§ **Exercise details**
This task asks for the lines from the one with "D1: schottky BAT85" to the final line below, repeated exactly, with pictures omitted.
-*-*-
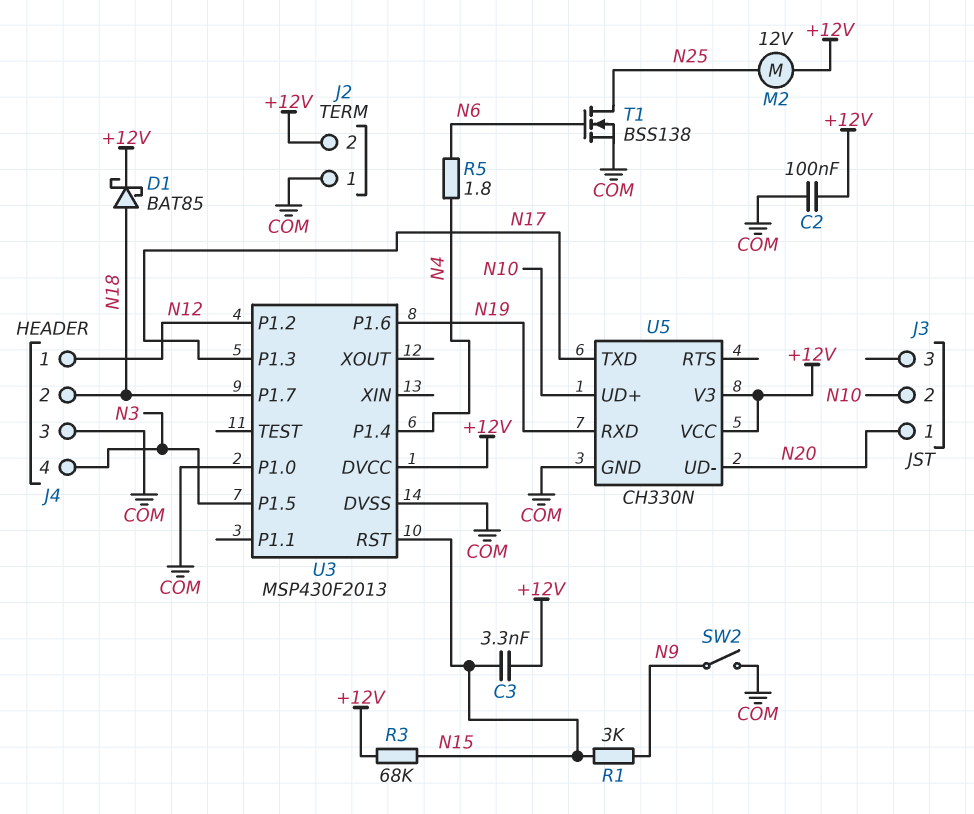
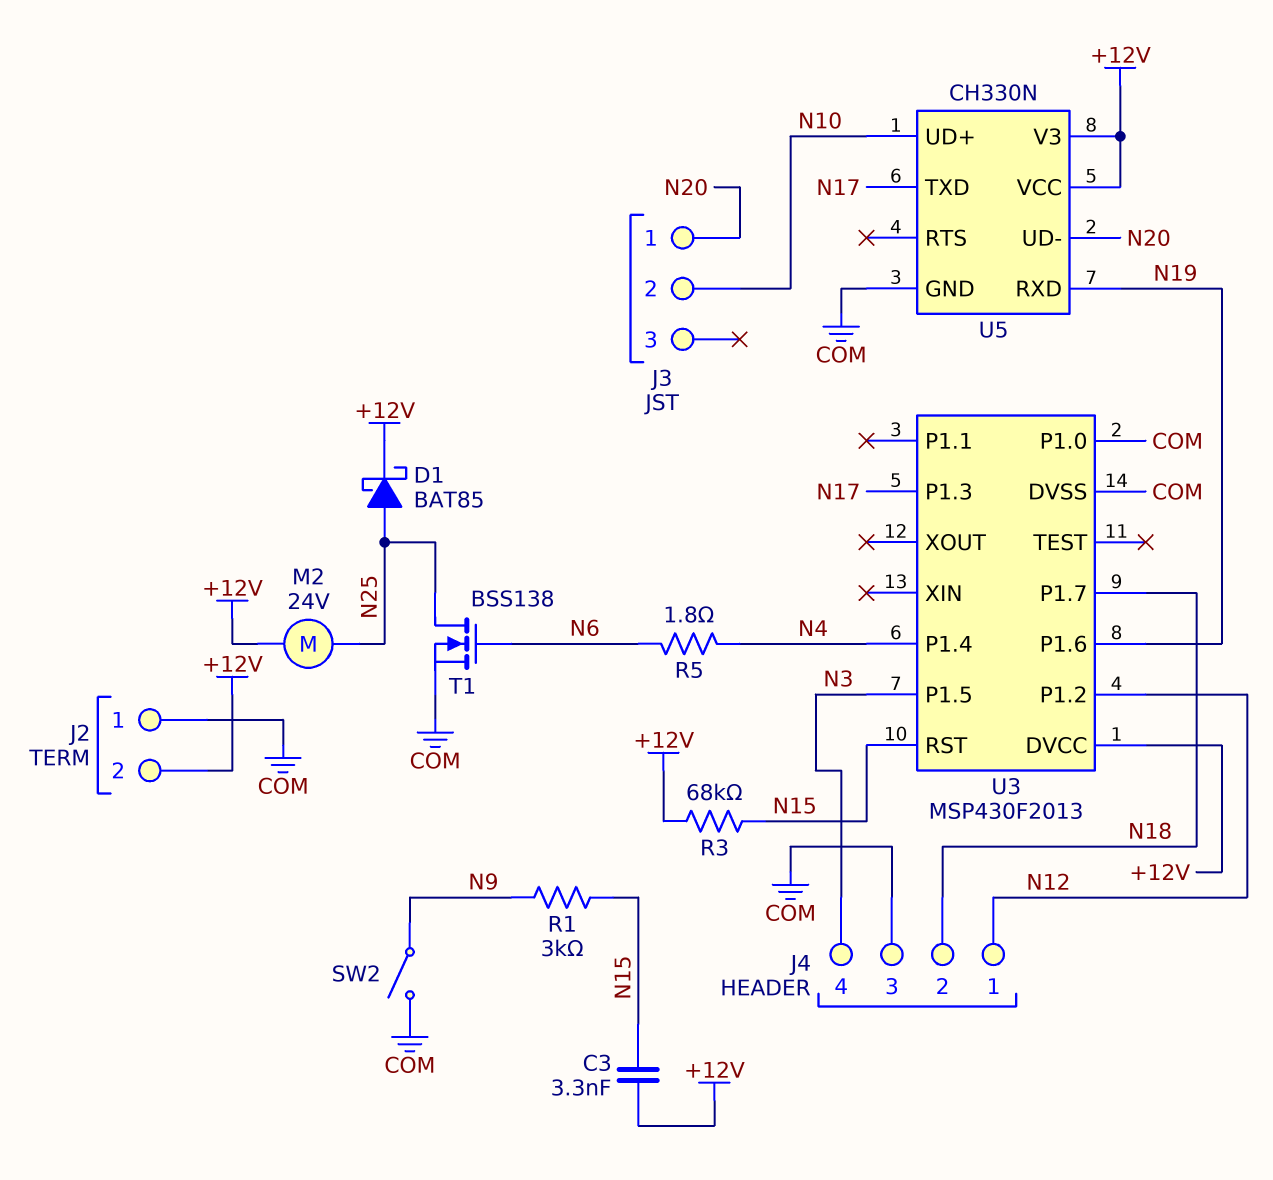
C2: 100nF (+12V, COM) -> none
D1: schottky BAT85 (A N18, K +12V) -> schottky BAT85 (A N25, K +12V)
M2: motor 12V (+12V, N25) -> motor 24V (+12V, N25)

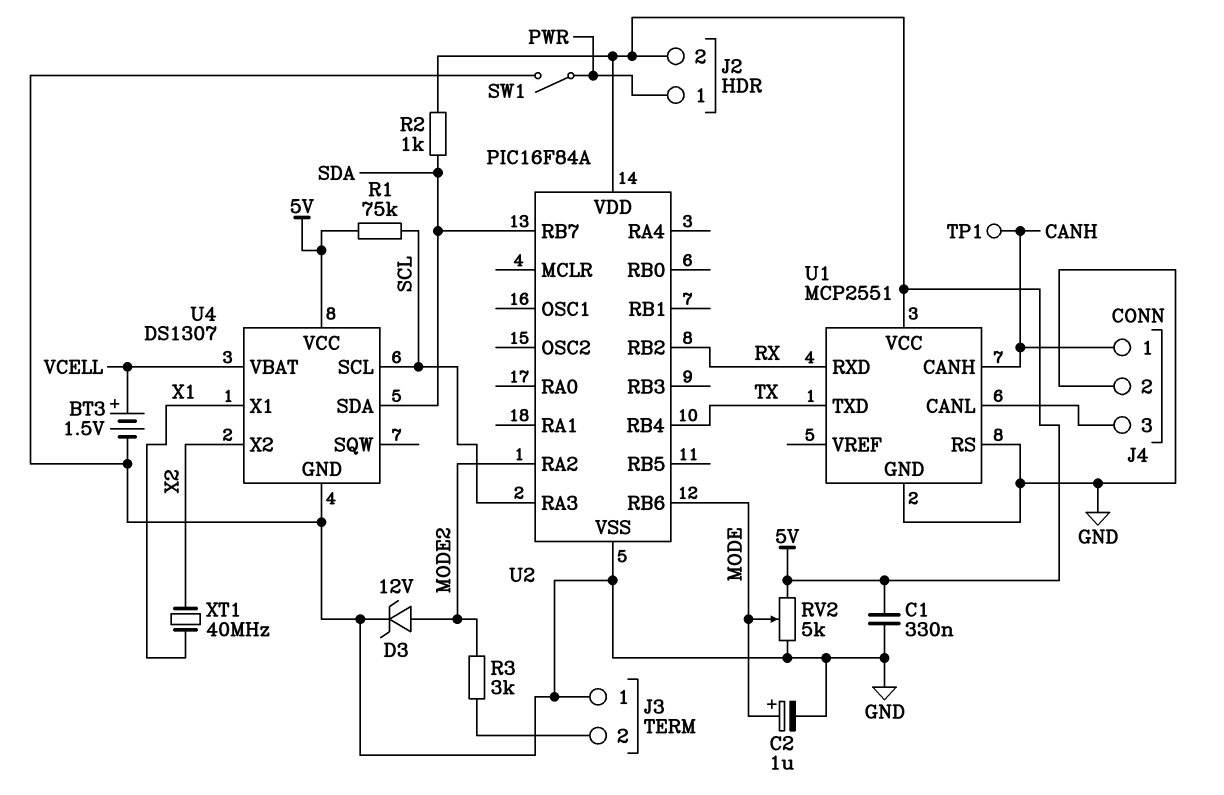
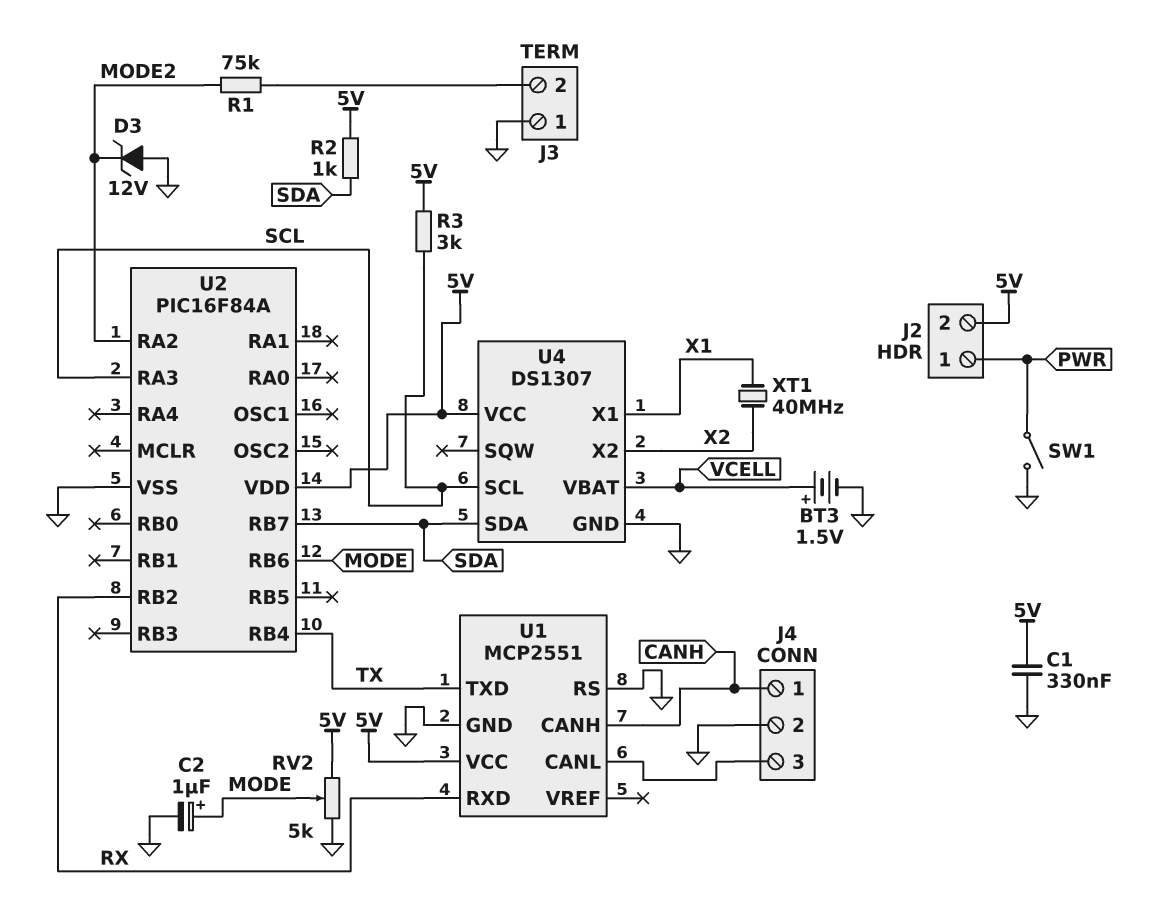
D3: zener 12V (A MODE2, K GND) -> zener 12V (A GND, K MODE2)
R1: 75k (5V, SCL) -> 75k (J3/2, MODE2)
R3: 3k (J3/2, MODE2) -> 3k (5V, SCL)
TP1: test point (CANH) -> none

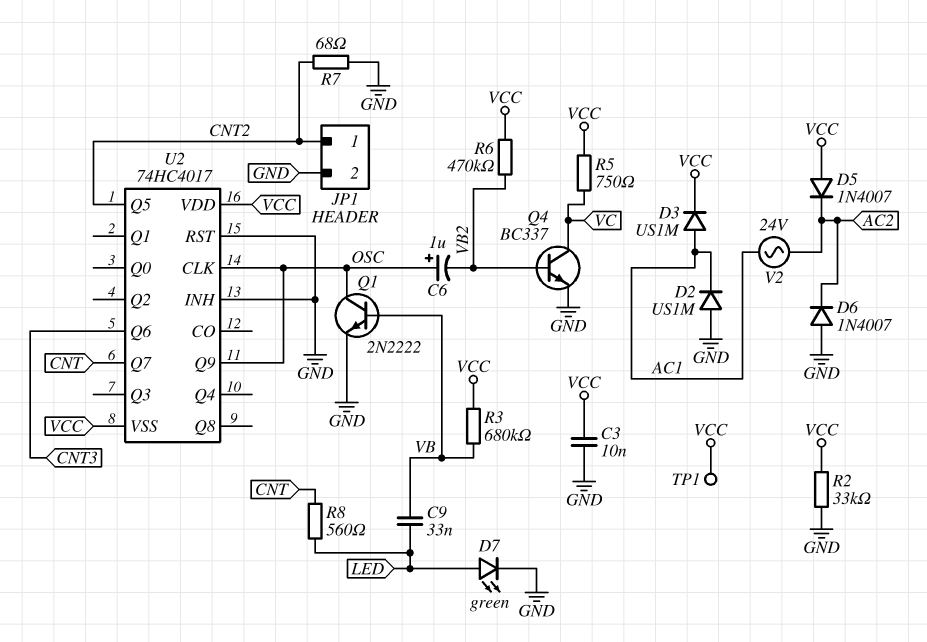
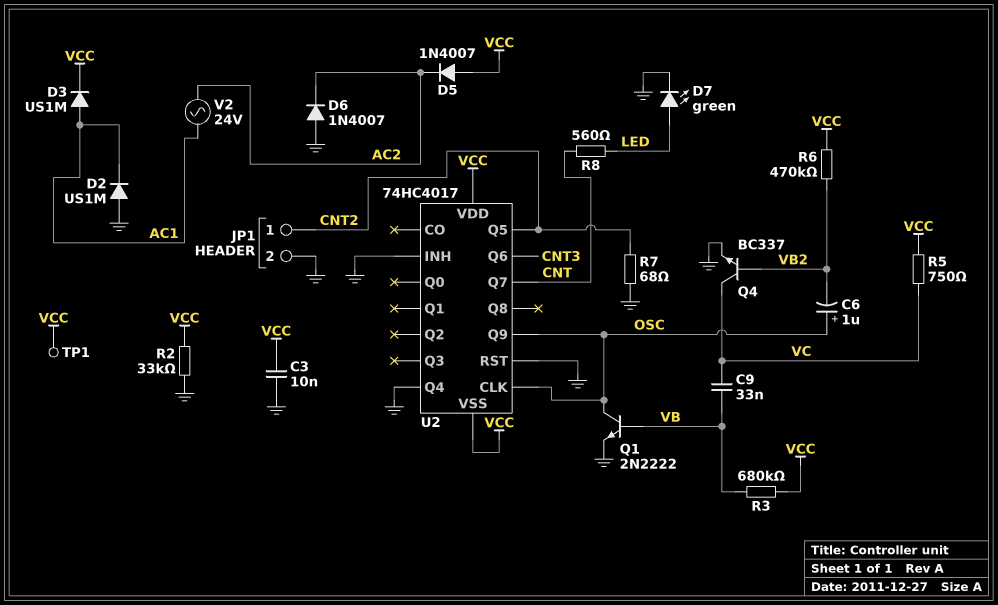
C9: 33nF (LED, VB) -> 33nF (VB, VC)
U2 pin Q4: none -> GND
-*-*-
§ **Expected answer**
D1: schottky BAT85 (A N18, K +12V) -> schottky BAT85 (A N25, K +12V)
M2: motor 12V (+12V, N25) -> motor 24V (+12V, N25)

D3: zener 12V (A MODE2, K GND) -> zener 12V (A GND, K MODE2)
R1: 75k (5V, SCL) -> 75k (J3/2, MODE2)
R3: 3k (J3/2, MODE2) -> 3k (5V, SCL)
TP1: test point (CANH) -> none

C9: 33nF (LED, VB) -> 33nF (VB, VC)
U2 pin Q4: none -> GND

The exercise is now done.